▸ WHAT THE EXERCISE ASKS: Scan the entries below. Report each line where the string "lime" occurs.

(Object transformation records)
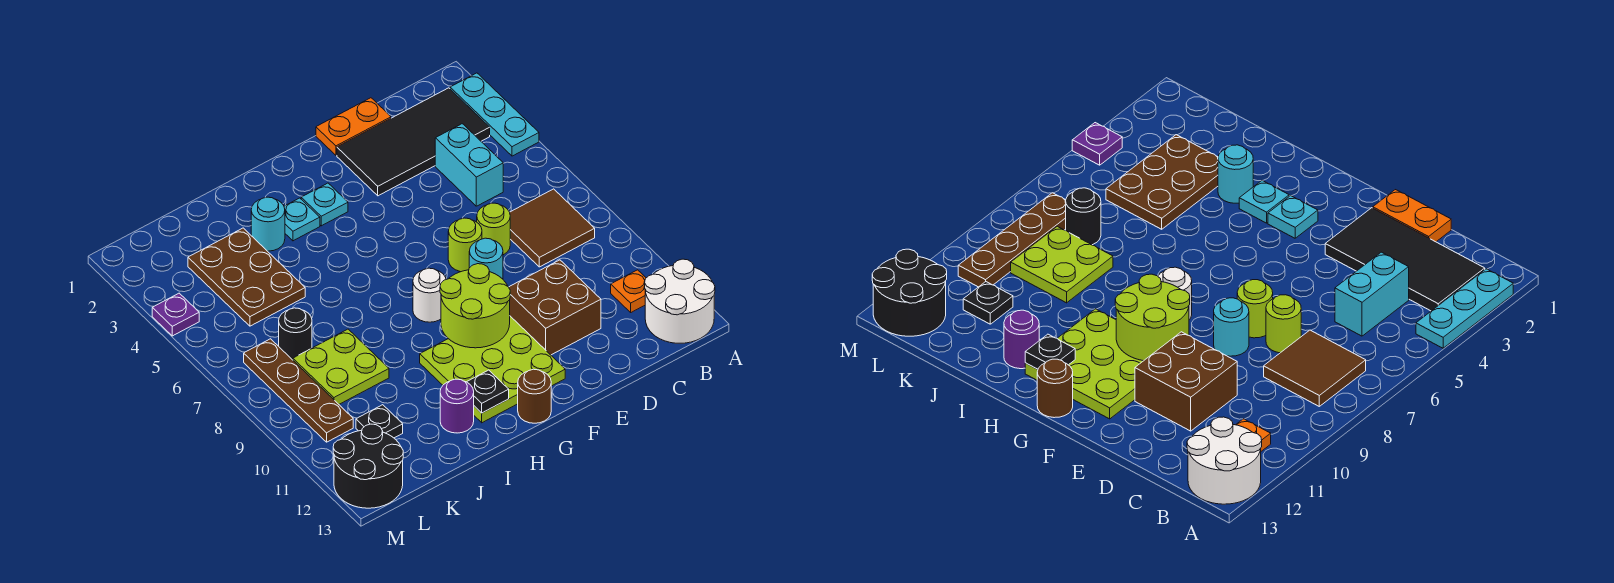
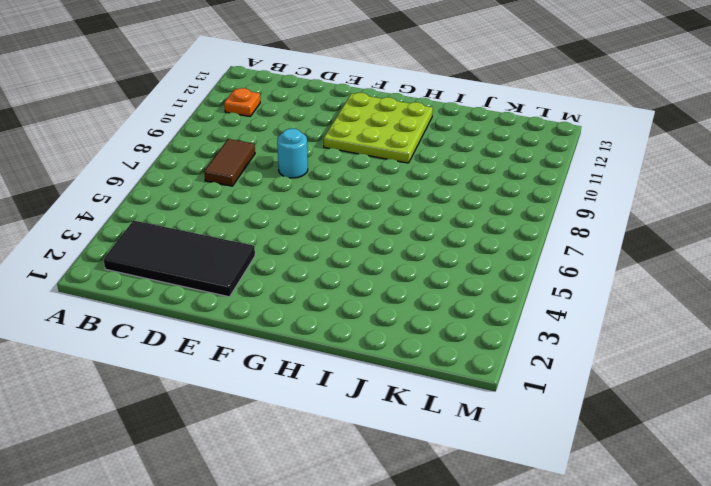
brown tile C7:C8 level 1 -> brown tile B7:C8 level 1
none -> cyan plate A2:A4 level 1
none -> white round brick A12:B13 level 1
none -> cyan brick C4:C5 level 1

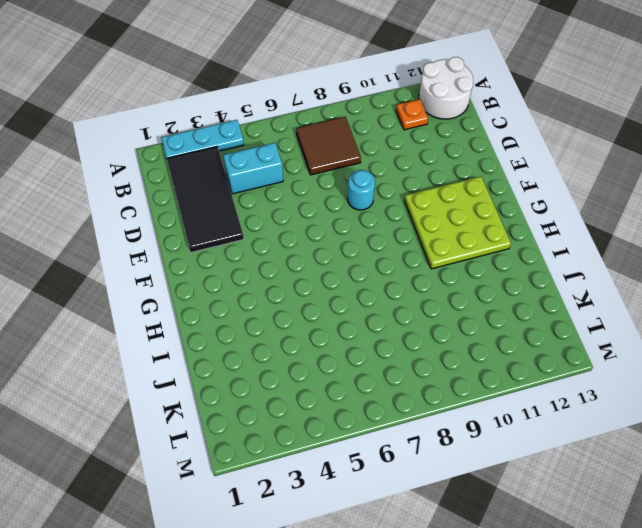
none -> orange plate D1:E1 level 1
none -> lime round brick D7 level 1
none -> brown brick D10:E11 level 1

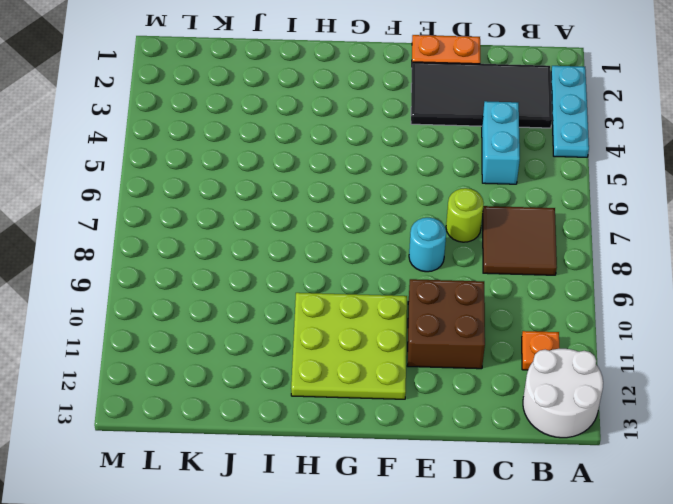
none -> lime round brick E7 level 1
none -> cyan plate G3 level 1
none -> white round brick G8 level 1

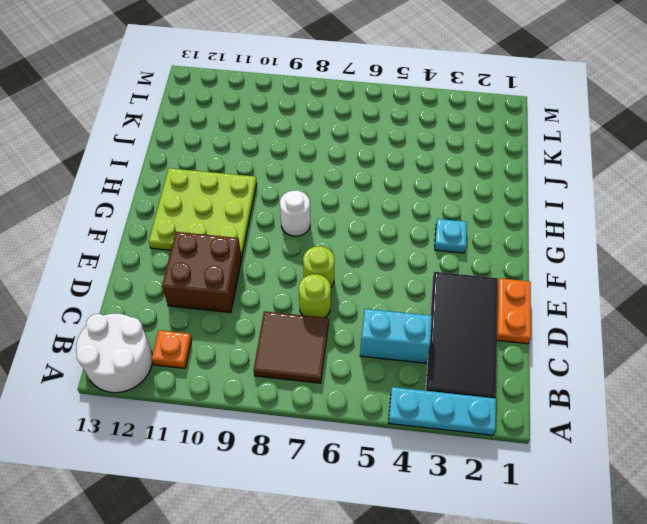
none -> cyan round brick E8 level 1
none -> brown round brick G13 level 1
none -> cyan plate H3 level 1

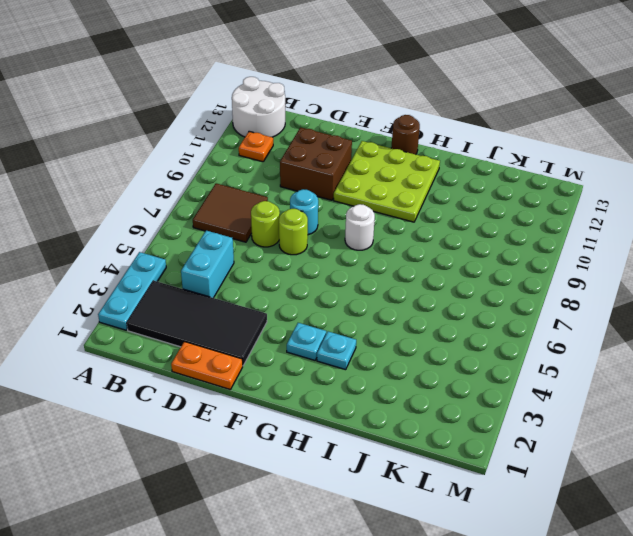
none -> cyan round brick I3 level 1
none -> purple round brick I12 level 1
none -> brown plate J3:K5 level 1

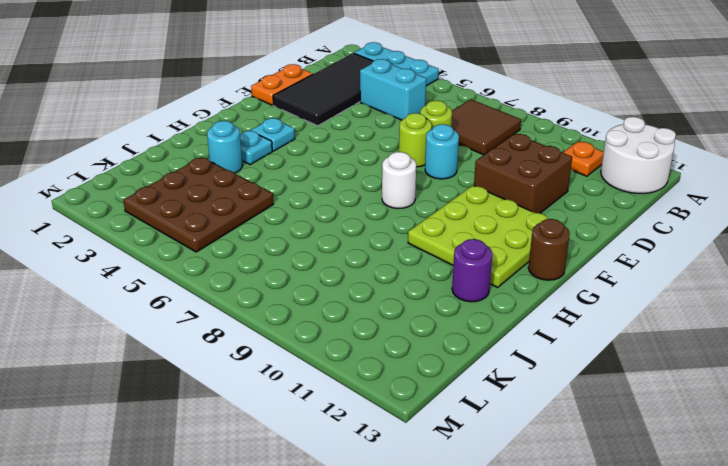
brown plate J3:L5 level 1 -> brown plate J3:K5 level 1
none -> lime plate J8:K9 level 1
none -> black round brick K7 level 1
none -> black plate K11 level 1

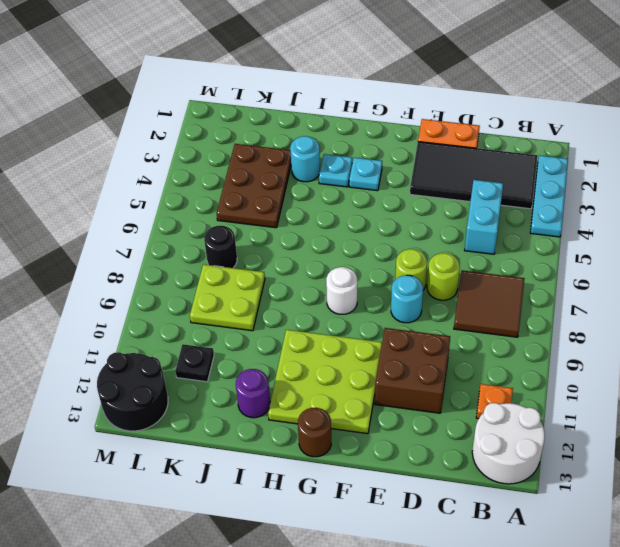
none -> brown plate L7:L10 level 1
none -> purple plate M4 level 1
none -> lime round brick F9:G10 level 2

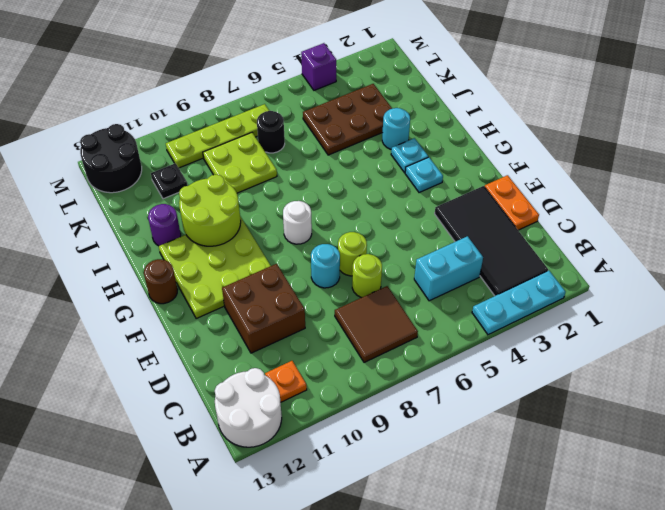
lime round brick H10:I11 level 2 -> lime round brick F9:G10 level 2
lime plate L7:L10 level 1 -> brown plate L7:L10 level 1
purple brick M4 level 1 -> purple plate M4 level 1
none -> black plate H12 level 2

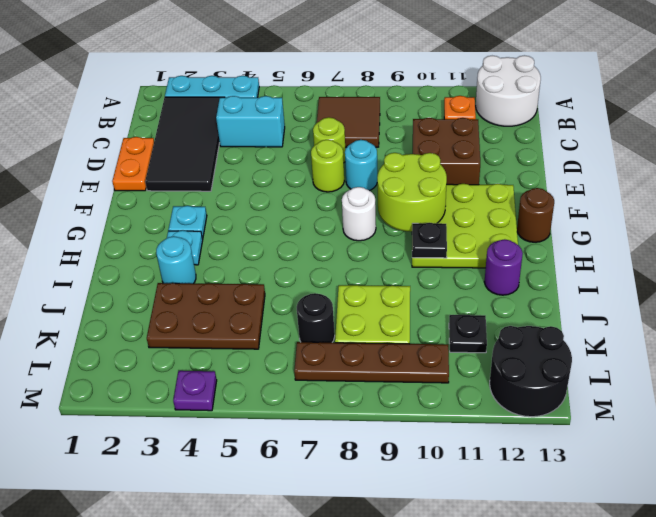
black plate H10 level 2 -> black plate H12 level 2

▸ EXERCISE RESPONSE:
none -> lime round brick D7 level 1
none -> lime round brick E7 level 1
none -> lime plate J8:K9 level 1
none -> lime round brick F9:G10 level 2
lime round brick H10:I11 level 2 -> lime round brick F9:G10 level 2
lime plate L7:L10 level 1 -> brown plate L7:L10 level 1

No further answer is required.